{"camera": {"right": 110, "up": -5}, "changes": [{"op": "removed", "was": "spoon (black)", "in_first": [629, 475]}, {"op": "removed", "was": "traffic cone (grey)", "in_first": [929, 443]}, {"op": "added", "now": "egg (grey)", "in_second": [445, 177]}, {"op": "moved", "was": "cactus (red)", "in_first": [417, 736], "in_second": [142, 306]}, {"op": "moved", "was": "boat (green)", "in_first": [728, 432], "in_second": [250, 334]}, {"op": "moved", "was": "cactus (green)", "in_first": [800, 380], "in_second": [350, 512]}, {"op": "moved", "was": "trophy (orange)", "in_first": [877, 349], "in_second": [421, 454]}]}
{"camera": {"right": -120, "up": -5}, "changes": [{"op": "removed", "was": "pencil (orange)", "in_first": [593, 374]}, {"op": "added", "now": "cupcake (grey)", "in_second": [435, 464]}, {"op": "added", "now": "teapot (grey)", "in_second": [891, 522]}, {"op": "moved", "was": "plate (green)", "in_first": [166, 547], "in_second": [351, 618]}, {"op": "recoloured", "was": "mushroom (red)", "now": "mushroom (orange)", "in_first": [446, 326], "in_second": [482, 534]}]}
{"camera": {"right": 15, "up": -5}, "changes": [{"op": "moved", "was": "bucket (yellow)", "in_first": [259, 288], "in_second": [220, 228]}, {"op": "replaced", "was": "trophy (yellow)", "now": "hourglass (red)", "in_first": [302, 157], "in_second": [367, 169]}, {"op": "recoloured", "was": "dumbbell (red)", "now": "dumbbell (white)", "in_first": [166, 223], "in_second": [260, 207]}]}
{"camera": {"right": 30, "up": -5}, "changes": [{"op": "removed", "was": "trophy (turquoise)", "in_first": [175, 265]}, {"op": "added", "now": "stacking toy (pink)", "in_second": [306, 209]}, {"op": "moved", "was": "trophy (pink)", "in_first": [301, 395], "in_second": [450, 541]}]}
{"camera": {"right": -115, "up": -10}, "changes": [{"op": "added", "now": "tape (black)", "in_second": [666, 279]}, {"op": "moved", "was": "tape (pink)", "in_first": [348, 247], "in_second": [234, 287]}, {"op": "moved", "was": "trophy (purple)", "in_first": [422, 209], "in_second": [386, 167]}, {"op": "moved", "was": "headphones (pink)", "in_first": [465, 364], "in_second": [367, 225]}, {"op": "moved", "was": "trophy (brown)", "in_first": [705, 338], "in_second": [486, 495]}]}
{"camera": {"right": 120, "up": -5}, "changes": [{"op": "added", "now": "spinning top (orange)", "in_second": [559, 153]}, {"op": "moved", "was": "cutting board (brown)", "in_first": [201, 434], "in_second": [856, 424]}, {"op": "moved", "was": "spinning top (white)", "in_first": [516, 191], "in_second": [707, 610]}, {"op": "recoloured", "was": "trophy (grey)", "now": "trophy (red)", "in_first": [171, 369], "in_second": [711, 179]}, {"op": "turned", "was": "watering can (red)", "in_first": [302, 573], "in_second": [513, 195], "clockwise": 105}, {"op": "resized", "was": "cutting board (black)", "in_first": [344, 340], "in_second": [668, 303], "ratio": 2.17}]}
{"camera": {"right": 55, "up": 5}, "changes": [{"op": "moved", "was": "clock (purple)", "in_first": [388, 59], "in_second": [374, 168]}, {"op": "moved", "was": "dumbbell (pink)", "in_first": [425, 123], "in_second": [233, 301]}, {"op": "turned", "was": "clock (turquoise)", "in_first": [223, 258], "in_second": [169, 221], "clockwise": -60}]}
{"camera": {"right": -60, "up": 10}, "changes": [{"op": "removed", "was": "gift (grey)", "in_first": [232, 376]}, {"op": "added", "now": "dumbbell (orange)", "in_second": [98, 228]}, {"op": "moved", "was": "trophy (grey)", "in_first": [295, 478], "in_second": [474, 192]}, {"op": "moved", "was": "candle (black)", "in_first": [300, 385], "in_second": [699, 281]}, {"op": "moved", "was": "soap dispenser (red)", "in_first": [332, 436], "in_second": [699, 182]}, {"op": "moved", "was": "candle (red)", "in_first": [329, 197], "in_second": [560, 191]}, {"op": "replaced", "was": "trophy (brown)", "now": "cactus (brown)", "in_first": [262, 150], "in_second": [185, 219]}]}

[Task description] Your job is to transcribe the listing exactly, line for line.

[Task response]
{"camera": {"right": 110, "up": -5}, "changes": [{"op": "removed", "was": "spoon (black)", "in_first": [629, 475]}, {"op": "removed", "was": "traffic cone (grey)", "in_first": [929, 443]}, {"op": "added", "now": "egg (grey)", "in_second": [445, 177]}, {"op": "moved", "was": "cactus (red)", "in_first": [417, 736], "in_second": [142, 306]}, {"op": "moved", "was": "boat (green)", "in_first": [728, 432], "in_second": [250, 334]}, {"op": "moved", "was": "cactus (green)", "in_first": [800, 380], "in_second": [350, 512]}, {"op": "moved", "was": "trophy (orange)", "in_first": [877, 349], "in_second": [421, 454]}]}
{"camera": {"right": -120, "up": -5}, "changes": [{"op": "removed", "was": "pencil (orange)", "in_first": [593, 374]}, {"op": "added", "now": "cupcake (grey)", "in_second": [435, 464]}, {"op": "added", "now": "teapot (grey)", "in_second": [891, 522]}, {"op": "moved", "was": "plate (green)", "in_first": [166, 547], "in_second": [351, 618]}, {"op": "recoloured", "was": "mushroom (red)", "now": "mushroom (orange)", "in_first": [446, 326], "in_second": [482, 534]}]}
{"camera": {"right": 15, "up": -5}, "changes": [{"op": "moved", "was": "bucket (yellow)", "in_first": [259, 288], "in_second": [220, 228]}, {"op": "replaced", "was": "trophy (yellow)", "now": "hourglass (red)", "in_first": [302, 157], "in_second": [367, 169]}, {"op": "recoloured", "was": "dumbbell (red)", "now": "dumbbell (white)", "in_first": [166, 223], "in_second": [260, 207]}]}
{"camera": {"right": 30, "up": -5}, "changes": [{"op": "removed", "was": "trophy (turquoise)", "in_first": [175, 265]}, {"op": "added", "now": "stacking toy (pink)", "in_second": [306, 209]}, {"op": "moved", "was": "trophy (pink)", "in_first": [301, 395], "in_second": [450, 541]}]}
{"camera": {"right": -115, "up": -10}, "changes": [{"op": "added", "now": "tape (black)", "in_second": [666, 279]}, {"op": "moved", "was": "tape (pink)", "in_first": [348, 247], "in_second": [234, 287]}, {"op": "moved", "was": "trophy (purple)", "in_first": [422, 209], "in_second": [386, 167]}, {"op": "moved", "was": "headphones (pink)", "in_first": [465, 364], "in_second": [367, 225]}, {"op": "moved", "was": "trophy (brown)", "in_first": [705, 338], "in_second": [486, 495]}]}
{"camera": {"right": 120, "up": -5}, "changes": [{"op": "added", "now": "spinning top (orange)", "in_second": [559, 153]}, {"op": "moved", "was": "cutting board (brown)", "in_first": [201, 434], "in_second": [856, 424]}, {"op": "moved", "was": "spinning top (white)", "in_first": [516, 191], "in_second": [707, 610]}, {"op": "recoloured", "was": "trophy (grey)", "now": "trophy (red)", "in_first": [171, 369], "in_second": [711, 179]}, {"op": "turned", "was": "watering can (red)", "in_first": [302, 573], "in_second": [513, 195], "clockwise": 105}, {"op": "resized", "was": "cutting board (black)", "in_first": [344, 340], "in_second": [668, 303], "ratio": 2.17}]}
{"camera": {"right": 55, "up": 5}, "changes": [{"op": "moved", "was": "clock (purple)", "in_first": [388, 59], "in_second": [374, 168]}, {"op": "moved", "was": "dumbbell (pink)", "in_first": [425, 123], "in_second": [233, 301]}, {"op": "turned", "was": "clock (turquoise)", "in_first": [223, 258], "in_second": [169, 221], "clockwise": -60}]}
{"camera": {"right": -60, "up": 10}, "changes": [{"op": "removed", "was": "gift (grey)", "in_first": [232, 376]}, {"op": "added", "now": "dumbbell (orange)", "in_second": [98, 228]}, {"op": "moved", "was": "trophy (grey)", "in_first": [295, 478], "in_second": [474, 192]}, {"op": "moved", "was": "candle (black)", "in_first": [300, 385], "in_second": [699, 281]}, {"op": "moved", "was": "soap dispenser (red)", "in_first": [332, 436], "in_second": [699, 182]}, {"op": "moved", "was": "candle (red)", "in_first": [329, 197], "in_second": [560, 191]}, {"op": "replaced", "was": "trophy (brown)", "now": "cactus (brown)", "in_first": [262, 150], "in_second": [185, 219]}]}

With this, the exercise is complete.